[Revision tracking records]

********************

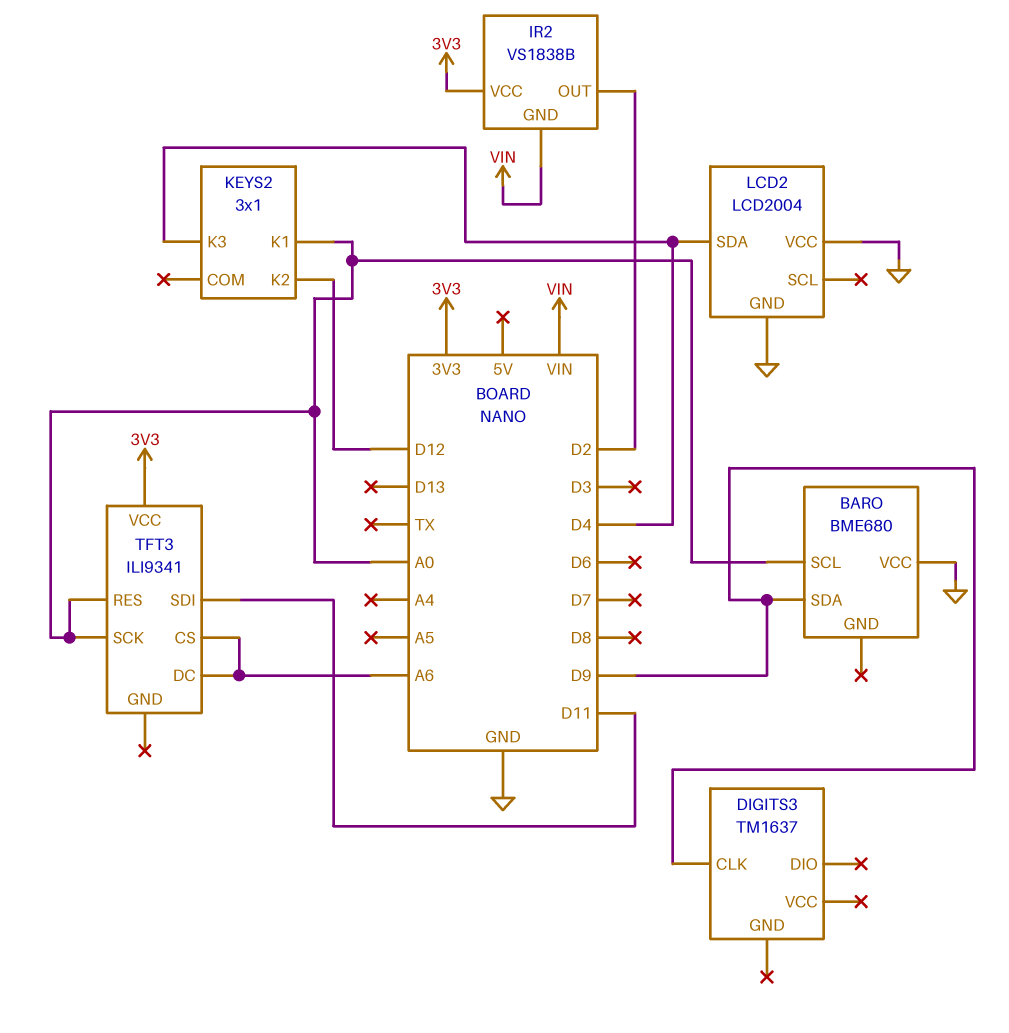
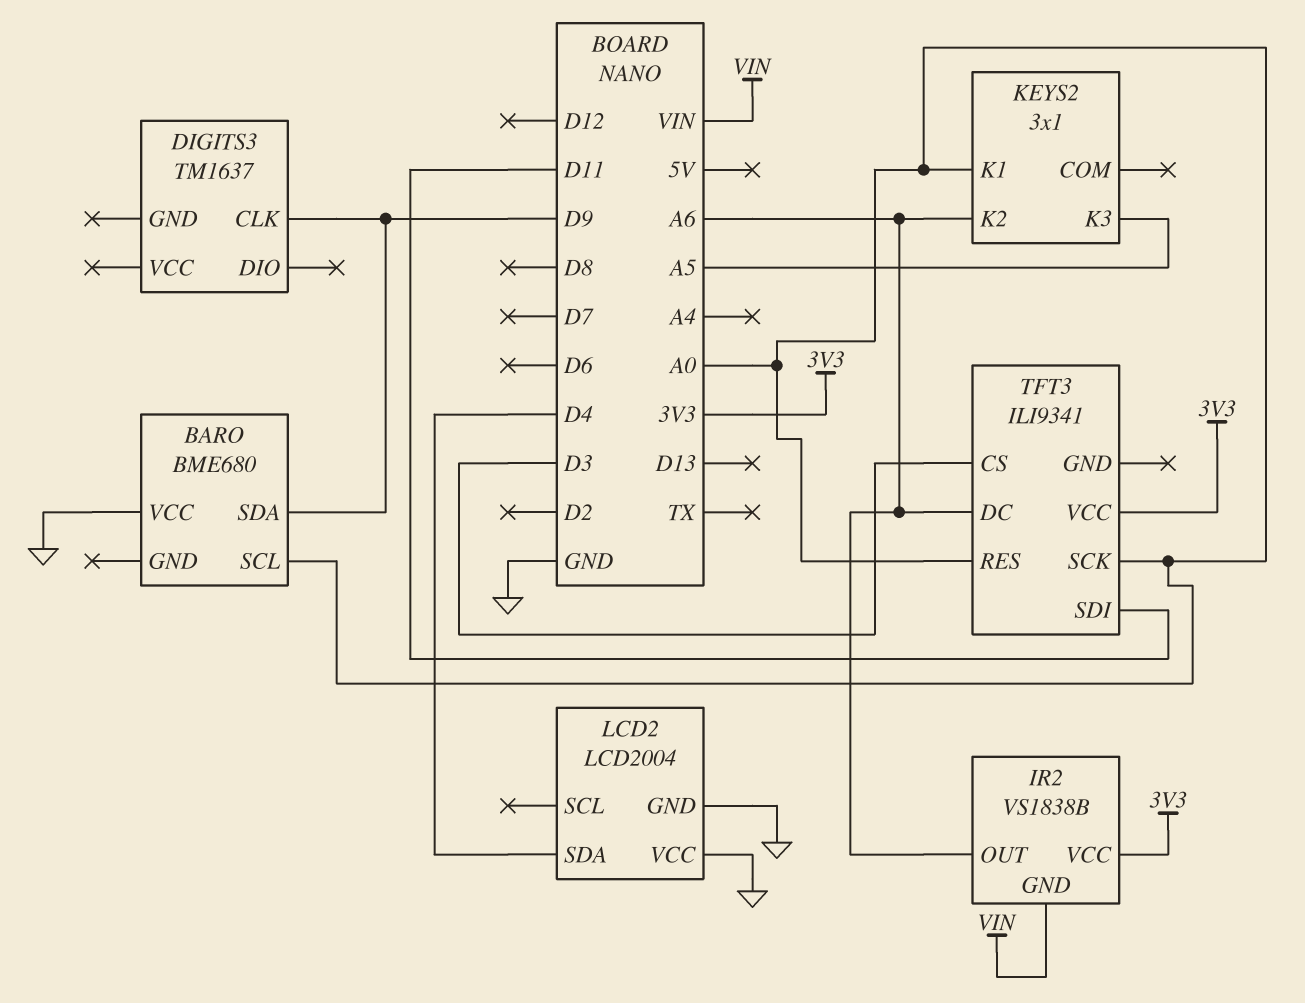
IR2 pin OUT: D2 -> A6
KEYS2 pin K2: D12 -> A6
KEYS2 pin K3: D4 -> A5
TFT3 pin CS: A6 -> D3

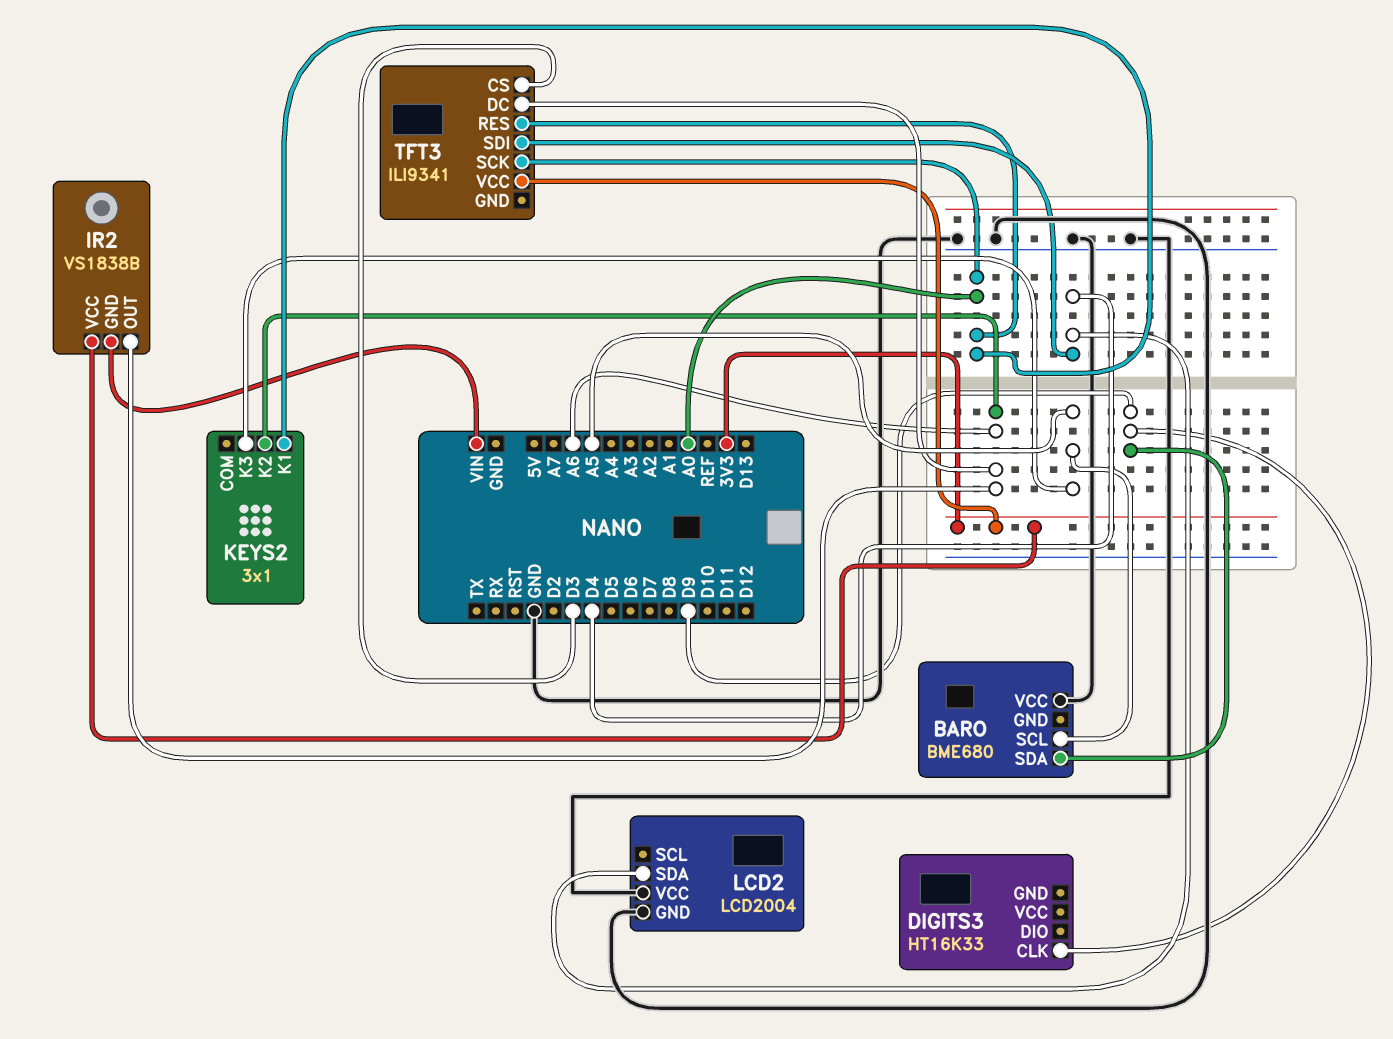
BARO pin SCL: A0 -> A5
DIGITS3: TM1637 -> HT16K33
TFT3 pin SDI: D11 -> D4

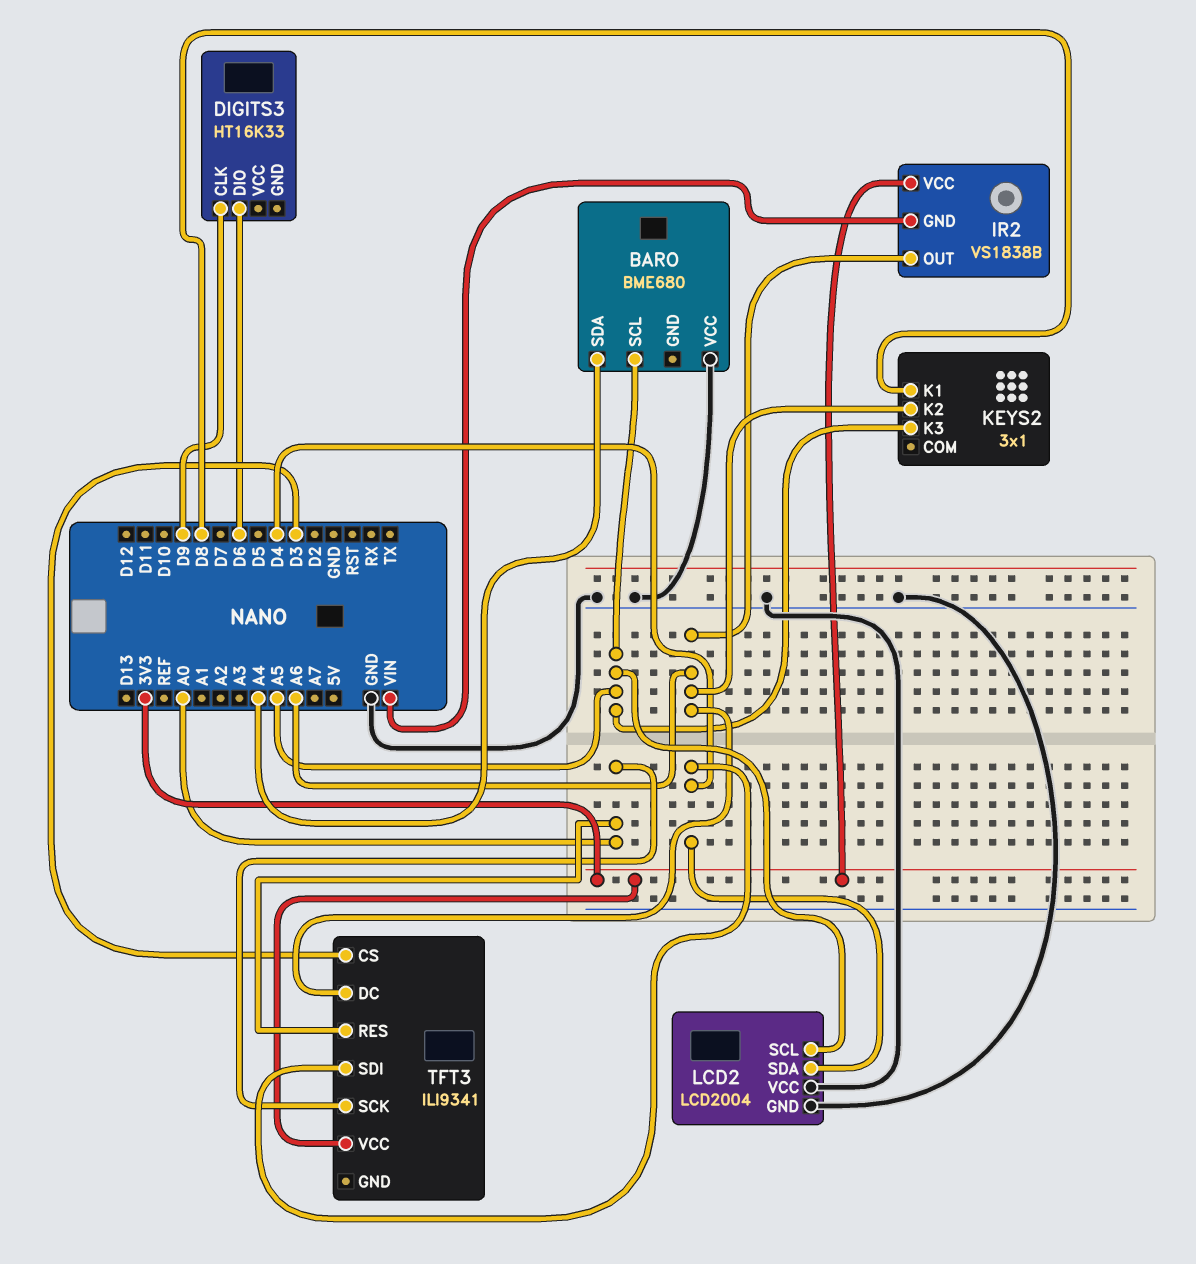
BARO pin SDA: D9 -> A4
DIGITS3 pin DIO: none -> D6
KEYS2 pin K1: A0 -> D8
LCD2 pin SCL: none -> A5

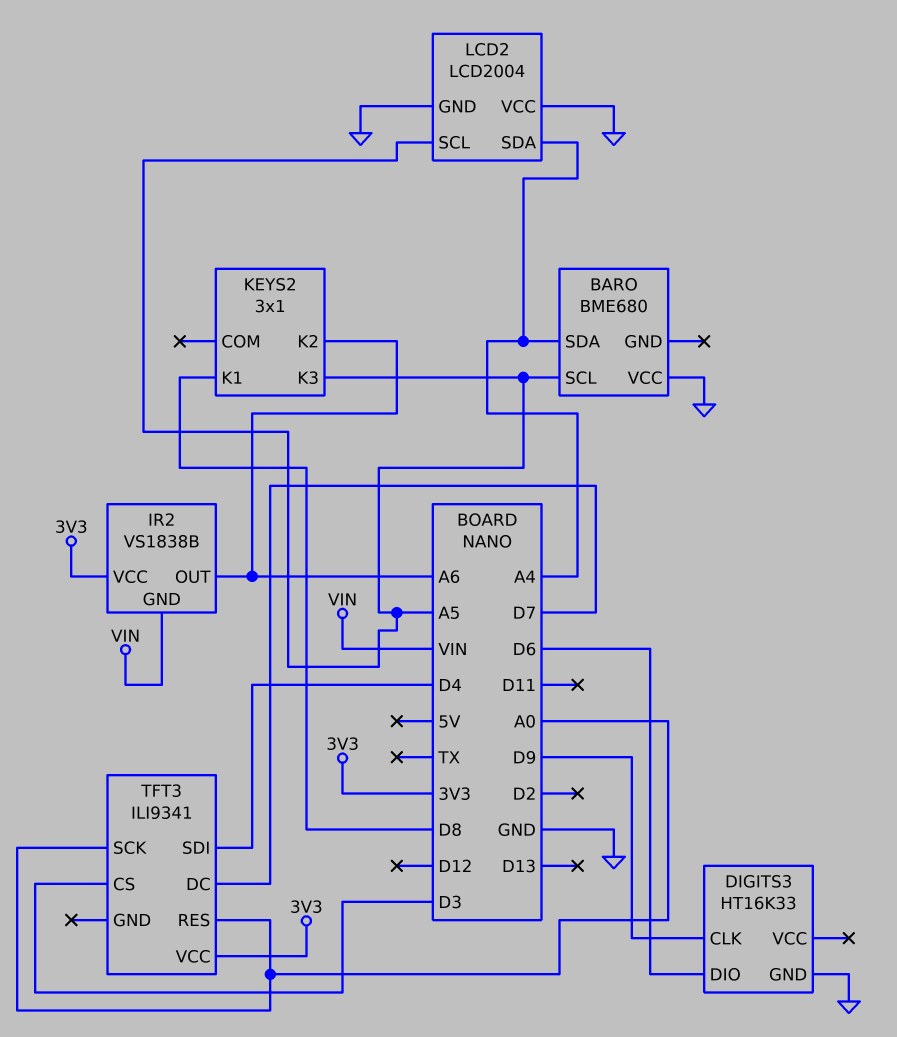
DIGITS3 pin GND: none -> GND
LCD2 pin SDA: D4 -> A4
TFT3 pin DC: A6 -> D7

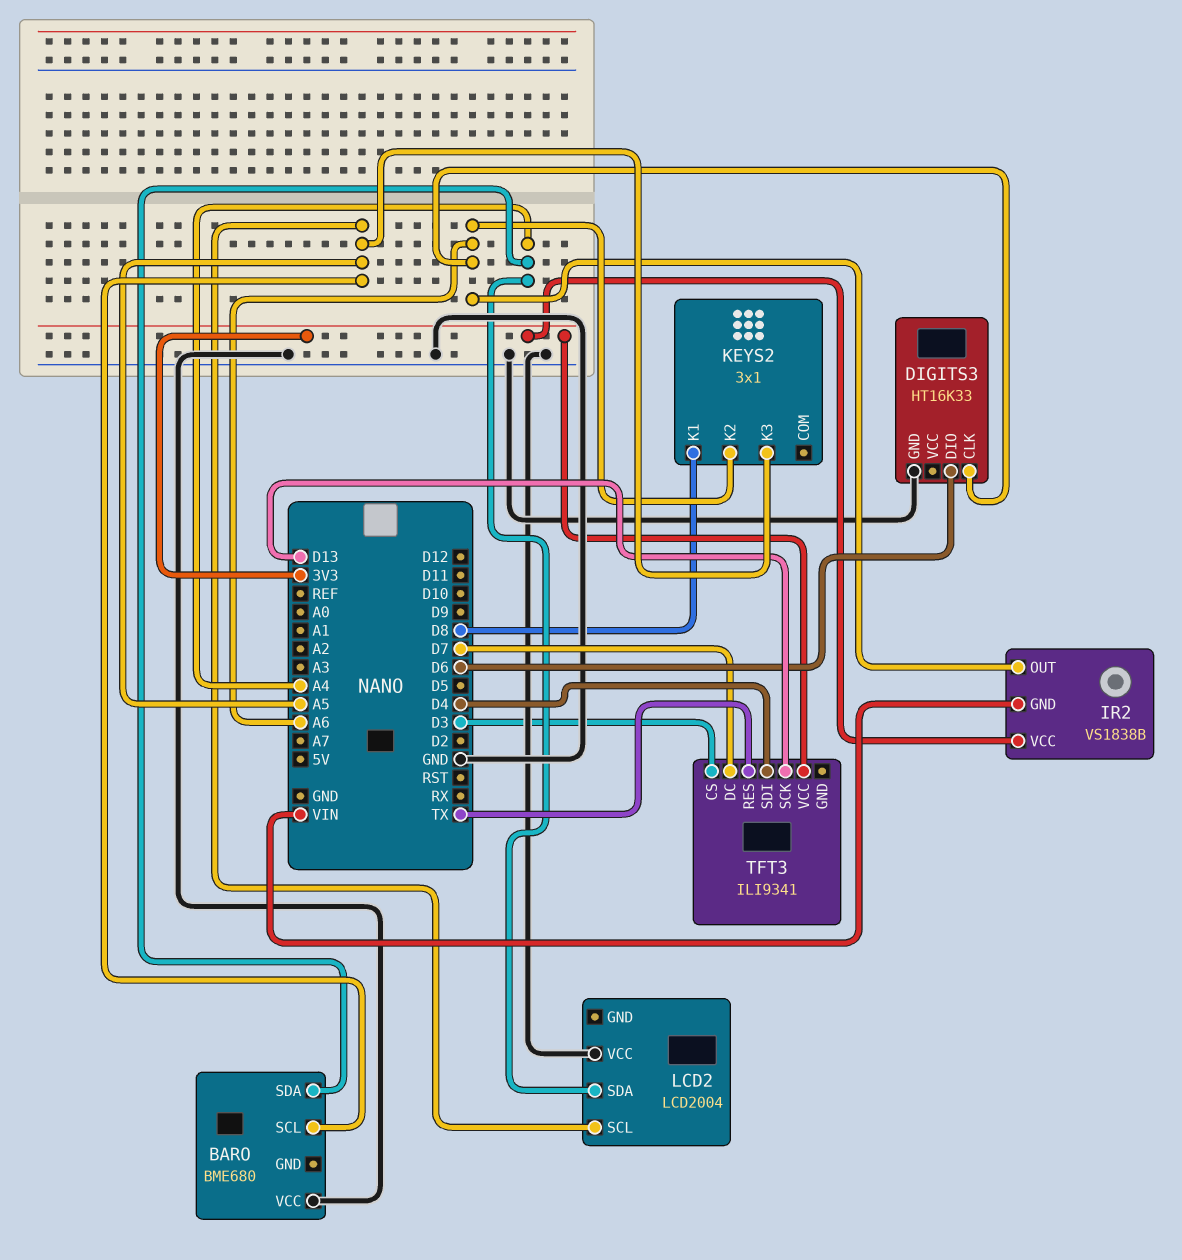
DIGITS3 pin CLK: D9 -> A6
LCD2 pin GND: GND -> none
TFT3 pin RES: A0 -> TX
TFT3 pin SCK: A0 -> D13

********************

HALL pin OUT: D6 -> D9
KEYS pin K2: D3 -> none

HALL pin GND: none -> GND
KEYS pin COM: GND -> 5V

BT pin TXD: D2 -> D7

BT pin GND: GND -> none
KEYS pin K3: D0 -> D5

********************

**Problem description:** Above are records with pictures. Reproduce exactly only the lines from the line with "IR2 pin OUT: D2 -> A6" through the line with "TFT3 pin SCK: A0 -> D13", both ends included, and leave the pictures out.

**Answer to this task:**
IR2 pin OUT: D2 -> A6
KEYS2 pin K2: D12 -> A6
KEYS2 pin K3: D4 -> A5
TFT3 pin CS: A6 -> D3

BARO pin SCL: A0 -> A5
DIGITS3: TM1637 -> HT16K33
TFT3 pin SDI: D11 -> D4

BARO pin SDA: D9 -> A4
DIGITS3 pin DIO: none -> D6
KEYS2 pin K1: A0 -> D8
LCD2 pin SCL: none -> A5

DIGITS3 pin GND: none -> GND
LCD2 pin SDA: D4 -> A4
TFT3 pin DC: A6 -> D7

DIGITS3 pin CLK: D9 -> A6
LCD2 pin GND: GND -> none
TFT3 pin RES: A0 -> TX
TFT3 pin SCK: A0 -> D13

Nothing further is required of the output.